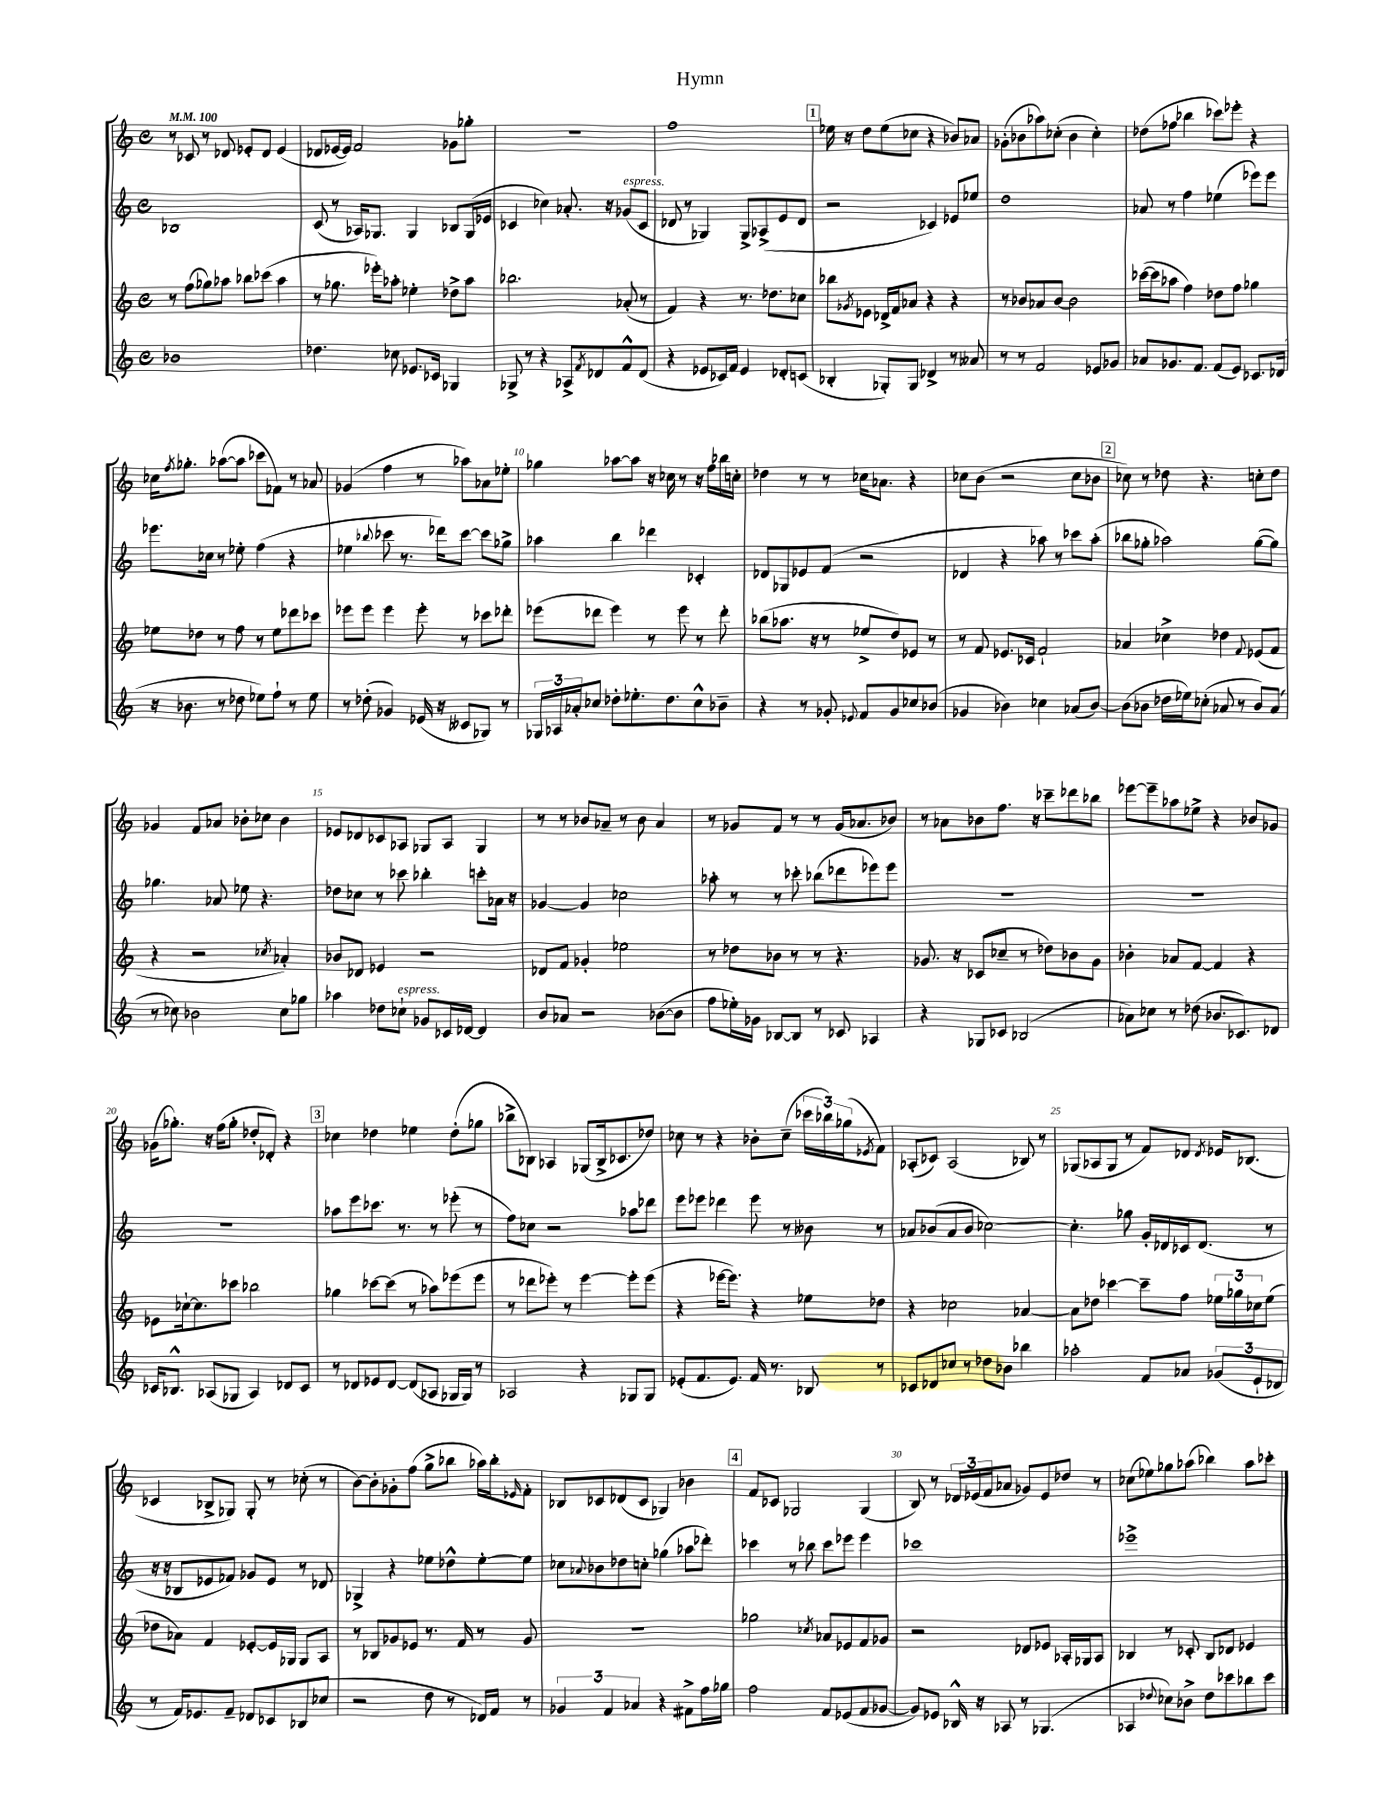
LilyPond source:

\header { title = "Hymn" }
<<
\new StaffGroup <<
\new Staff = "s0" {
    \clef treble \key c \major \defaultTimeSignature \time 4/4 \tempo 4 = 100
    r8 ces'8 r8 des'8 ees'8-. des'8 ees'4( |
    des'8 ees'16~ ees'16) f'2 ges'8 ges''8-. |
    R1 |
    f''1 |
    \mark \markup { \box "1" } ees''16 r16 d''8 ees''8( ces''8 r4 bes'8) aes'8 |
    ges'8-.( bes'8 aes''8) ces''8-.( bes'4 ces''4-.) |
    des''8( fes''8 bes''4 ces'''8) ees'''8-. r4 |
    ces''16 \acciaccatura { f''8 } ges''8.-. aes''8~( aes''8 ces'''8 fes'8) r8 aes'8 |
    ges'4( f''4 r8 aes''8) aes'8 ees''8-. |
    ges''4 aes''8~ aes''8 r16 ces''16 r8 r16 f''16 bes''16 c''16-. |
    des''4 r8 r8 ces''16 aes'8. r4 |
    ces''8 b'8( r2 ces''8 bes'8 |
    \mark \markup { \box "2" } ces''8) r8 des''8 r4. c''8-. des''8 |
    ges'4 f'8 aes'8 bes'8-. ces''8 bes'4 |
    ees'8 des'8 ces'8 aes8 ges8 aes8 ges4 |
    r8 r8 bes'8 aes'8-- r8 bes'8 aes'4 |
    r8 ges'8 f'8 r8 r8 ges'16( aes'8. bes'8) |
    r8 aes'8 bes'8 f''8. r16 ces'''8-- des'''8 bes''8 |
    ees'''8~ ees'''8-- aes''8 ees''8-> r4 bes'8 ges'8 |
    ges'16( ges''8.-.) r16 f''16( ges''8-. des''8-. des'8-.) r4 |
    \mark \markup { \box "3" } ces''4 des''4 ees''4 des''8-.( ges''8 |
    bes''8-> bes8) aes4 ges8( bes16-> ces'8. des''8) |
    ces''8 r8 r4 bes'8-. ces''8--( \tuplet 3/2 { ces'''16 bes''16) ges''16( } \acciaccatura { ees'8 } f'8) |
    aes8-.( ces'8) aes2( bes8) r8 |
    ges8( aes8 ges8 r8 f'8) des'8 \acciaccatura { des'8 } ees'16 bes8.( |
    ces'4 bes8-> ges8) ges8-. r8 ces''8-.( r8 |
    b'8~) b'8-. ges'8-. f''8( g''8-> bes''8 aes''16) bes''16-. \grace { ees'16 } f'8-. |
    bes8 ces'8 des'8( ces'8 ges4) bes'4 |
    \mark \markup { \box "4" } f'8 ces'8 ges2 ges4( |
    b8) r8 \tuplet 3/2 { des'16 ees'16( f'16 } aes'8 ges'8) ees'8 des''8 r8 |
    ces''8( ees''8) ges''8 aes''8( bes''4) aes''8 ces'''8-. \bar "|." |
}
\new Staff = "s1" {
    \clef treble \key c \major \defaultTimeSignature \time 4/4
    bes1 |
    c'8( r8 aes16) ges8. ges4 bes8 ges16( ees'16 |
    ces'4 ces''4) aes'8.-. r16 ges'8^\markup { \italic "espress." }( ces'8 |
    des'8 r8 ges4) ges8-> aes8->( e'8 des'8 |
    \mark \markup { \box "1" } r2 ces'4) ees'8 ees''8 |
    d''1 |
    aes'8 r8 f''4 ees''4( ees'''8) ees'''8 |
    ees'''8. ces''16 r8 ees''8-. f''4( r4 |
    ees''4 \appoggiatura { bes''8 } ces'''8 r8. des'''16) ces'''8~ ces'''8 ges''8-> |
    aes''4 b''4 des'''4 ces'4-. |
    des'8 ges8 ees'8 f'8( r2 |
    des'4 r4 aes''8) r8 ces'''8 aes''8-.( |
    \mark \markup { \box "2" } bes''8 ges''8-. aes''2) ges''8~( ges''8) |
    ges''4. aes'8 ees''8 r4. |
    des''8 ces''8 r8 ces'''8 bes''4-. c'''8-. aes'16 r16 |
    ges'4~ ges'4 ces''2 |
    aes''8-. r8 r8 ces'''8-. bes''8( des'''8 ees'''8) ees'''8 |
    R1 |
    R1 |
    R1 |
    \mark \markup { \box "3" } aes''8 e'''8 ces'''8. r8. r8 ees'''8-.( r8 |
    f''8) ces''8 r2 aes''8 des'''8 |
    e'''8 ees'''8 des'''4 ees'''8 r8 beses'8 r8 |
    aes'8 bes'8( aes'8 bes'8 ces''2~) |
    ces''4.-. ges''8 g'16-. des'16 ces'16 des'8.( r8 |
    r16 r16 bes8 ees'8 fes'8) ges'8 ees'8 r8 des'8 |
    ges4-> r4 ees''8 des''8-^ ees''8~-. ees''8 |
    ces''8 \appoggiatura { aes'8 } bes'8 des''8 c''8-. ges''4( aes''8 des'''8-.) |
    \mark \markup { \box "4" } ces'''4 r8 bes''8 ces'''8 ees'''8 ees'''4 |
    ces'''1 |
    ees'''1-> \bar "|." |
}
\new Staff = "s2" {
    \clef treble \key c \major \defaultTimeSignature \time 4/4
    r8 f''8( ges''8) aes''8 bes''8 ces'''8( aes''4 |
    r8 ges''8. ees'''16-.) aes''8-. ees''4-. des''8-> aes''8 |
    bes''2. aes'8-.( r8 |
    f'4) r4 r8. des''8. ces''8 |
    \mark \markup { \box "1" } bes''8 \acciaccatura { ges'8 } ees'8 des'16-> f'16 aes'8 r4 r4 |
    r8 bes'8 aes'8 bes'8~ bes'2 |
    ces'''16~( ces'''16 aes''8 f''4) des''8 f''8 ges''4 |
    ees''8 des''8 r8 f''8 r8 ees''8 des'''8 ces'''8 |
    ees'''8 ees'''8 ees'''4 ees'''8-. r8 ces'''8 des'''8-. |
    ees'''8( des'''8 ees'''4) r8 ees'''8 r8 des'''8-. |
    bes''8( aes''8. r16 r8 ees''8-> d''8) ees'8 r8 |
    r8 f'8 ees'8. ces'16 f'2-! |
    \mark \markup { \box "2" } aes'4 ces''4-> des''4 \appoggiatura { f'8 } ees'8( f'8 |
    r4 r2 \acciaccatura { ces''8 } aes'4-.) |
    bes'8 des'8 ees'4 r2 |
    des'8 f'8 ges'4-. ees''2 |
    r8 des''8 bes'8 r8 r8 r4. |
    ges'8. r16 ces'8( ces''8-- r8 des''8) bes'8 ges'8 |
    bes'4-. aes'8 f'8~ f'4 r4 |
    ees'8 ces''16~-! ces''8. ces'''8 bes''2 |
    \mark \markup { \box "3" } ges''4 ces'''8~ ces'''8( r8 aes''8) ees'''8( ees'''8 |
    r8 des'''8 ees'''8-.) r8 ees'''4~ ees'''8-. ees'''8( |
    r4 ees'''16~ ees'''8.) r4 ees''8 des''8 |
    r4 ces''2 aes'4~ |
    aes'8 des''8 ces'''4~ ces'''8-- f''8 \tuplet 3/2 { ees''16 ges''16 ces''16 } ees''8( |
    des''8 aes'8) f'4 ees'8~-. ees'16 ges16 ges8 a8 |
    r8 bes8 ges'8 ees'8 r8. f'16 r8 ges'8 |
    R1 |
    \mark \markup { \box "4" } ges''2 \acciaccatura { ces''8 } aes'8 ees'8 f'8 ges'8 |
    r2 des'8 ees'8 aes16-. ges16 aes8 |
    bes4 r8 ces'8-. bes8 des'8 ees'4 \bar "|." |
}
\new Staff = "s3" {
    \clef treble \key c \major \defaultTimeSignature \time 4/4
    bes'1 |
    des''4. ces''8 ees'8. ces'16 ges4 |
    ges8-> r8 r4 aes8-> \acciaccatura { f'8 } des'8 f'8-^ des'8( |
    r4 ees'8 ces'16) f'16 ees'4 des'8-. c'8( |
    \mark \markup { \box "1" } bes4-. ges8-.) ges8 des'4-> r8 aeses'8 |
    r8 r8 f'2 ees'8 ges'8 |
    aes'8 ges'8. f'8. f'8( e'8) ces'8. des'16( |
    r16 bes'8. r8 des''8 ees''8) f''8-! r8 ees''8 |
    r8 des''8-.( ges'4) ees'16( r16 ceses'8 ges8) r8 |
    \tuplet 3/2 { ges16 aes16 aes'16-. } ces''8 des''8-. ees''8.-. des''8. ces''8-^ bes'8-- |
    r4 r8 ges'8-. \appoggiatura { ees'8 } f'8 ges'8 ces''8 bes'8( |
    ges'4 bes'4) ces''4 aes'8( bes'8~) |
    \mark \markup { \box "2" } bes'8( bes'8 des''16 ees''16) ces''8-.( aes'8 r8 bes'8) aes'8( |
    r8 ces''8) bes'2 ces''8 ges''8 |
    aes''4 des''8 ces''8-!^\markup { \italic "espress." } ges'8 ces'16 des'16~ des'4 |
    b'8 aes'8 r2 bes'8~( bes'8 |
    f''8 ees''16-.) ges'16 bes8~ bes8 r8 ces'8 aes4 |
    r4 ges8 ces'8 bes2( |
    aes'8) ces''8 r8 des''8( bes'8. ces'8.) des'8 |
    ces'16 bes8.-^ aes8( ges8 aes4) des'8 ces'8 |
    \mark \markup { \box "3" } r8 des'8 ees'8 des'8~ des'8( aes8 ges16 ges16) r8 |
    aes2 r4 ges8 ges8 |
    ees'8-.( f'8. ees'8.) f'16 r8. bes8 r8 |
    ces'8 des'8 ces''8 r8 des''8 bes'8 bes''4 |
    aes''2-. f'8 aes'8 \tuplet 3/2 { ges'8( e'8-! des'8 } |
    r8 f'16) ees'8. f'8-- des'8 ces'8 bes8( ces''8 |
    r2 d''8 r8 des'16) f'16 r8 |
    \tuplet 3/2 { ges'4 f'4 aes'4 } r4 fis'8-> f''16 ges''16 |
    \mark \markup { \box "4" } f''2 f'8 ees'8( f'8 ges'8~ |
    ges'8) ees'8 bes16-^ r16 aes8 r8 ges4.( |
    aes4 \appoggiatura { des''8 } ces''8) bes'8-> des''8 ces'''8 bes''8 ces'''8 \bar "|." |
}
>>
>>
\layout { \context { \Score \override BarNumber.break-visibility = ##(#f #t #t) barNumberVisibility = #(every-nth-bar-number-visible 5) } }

------------

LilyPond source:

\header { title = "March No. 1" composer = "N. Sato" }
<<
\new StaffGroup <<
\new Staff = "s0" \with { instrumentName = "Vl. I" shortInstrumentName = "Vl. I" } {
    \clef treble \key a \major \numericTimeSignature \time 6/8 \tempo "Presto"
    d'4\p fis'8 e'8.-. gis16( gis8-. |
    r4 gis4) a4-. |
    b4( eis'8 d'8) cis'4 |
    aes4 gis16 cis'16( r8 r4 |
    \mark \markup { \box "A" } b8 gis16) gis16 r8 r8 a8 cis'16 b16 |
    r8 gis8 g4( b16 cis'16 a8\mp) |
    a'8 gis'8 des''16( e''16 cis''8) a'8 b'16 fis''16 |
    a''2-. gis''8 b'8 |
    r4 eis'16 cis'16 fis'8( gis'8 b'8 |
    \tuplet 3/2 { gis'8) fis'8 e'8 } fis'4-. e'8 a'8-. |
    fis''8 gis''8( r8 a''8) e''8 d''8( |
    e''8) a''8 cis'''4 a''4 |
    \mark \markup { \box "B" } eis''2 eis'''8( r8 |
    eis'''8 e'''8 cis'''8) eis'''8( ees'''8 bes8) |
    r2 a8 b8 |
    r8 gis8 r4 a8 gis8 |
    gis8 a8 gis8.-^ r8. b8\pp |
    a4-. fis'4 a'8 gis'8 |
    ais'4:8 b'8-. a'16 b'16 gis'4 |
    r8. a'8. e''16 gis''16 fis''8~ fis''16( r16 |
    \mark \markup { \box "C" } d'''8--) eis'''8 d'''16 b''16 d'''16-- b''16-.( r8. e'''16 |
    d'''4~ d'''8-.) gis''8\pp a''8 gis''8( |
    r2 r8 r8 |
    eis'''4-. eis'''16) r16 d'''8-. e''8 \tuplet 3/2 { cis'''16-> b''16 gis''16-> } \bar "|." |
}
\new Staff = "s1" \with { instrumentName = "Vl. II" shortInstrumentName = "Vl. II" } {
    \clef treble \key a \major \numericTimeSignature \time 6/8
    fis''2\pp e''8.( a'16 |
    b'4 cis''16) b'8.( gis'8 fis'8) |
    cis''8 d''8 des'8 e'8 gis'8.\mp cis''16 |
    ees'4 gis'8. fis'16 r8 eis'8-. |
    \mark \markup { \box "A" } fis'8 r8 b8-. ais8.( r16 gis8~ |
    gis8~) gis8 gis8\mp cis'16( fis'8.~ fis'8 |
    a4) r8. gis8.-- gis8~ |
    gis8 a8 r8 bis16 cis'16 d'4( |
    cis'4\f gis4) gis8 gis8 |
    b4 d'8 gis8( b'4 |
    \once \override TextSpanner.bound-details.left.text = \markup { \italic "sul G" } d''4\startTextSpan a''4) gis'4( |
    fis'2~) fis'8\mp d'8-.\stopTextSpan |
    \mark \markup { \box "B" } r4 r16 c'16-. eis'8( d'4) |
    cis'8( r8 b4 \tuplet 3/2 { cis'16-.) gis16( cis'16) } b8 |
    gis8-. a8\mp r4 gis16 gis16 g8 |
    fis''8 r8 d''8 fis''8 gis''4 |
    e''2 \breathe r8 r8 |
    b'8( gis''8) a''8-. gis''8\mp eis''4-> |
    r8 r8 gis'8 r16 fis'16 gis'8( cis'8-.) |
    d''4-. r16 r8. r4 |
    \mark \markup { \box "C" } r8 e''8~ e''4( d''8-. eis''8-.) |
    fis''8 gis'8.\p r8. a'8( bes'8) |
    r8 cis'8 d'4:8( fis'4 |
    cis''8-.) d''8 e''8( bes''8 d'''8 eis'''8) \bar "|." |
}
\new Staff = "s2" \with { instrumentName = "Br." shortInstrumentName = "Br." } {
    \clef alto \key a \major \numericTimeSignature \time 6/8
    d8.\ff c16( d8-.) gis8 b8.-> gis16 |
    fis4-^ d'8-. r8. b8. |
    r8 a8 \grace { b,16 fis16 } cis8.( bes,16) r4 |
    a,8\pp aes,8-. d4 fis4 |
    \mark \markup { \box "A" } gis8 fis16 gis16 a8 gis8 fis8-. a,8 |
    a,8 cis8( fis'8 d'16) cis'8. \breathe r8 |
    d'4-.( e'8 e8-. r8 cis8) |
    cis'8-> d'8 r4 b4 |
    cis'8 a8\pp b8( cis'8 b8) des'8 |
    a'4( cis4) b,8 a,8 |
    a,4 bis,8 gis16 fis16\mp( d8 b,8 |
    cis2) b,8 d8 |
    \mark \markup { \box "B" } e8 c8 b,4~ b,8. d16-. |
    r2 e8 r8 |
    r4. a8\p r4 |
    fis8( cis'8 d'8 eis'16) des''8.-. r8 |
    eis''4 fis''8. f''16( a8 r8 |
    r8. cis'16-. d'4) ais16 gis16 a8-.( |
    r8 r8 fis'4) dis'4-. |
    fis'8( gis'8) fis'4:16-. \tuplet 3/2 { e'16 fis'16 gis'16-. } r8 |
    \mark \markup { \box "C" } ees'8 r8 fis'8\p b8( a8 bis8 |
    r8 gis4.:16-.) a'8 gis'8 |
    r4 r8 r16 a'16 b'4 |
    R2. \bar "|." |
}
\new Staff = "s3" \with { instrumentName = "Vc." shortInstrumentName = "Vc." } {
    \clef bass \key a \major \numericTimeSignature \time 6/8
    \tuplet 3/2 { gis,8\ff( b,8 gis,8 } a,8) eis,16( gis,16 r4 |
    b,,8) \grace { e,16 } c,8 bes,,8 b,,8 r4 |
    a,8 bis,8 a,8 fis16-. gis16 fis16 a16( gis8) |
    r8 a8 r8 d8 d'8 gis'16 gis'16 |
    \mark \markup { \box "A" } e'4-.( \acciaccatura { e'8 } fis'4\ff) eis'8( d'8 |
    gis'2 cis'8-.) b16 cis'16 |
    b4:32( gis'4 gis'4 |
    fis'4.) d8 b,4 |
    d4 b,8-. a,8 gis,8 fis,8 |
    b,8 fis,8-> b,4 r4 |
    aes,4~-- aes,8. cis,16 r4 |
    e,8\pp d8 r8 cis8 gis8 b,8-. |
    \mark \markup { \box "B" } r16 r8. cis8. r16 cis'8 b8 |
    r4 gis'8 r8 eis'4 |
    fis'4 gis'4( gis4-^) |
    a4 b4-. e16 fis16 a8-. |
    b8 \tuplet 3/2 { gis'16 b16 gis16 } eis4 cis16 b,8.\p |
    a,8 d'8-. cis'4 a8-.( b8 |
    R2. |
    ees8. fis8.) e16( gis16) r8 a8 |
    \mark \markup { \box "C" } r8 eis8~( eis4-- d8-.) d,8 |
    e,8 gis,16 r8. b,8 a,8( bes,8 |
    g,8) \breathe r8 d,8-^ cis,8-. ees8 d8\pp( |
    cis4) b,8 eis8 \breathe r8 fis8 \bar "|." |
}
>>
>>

------------

* [EXERCISE BRIEF] Count the lines in the entries above that contain the string "acciaccatura". Reply with the number alone.

* [WRITTEN REPLY] 8